EXCERPTED RECORDS:
○ ○ ○ ○
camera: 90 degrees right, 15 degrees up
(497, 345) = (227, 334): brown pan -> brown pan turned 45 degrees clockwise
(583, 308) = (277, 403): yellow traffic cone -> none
○ ○ ○ ○
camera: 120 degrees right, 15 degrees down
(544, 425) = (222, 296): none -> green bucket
○ ○ ○ ○
YOUR ASSIGNMENT: Everything from the line with "camera: 90 degrees right, 15 degrees up" through the line with "(583, 308) = (277, 403): yellow" in the listing above must be retyped exactly, with nothing added.

SOLUTION TO THIS PROBLEM:
camera: 90 degrees right, 15 degrees up
(497, 345) = (227, 334): brown pan -> brown pan turned 45 degrees clockwise
(583, 308) = (277, 403): yellow traffic cone -> none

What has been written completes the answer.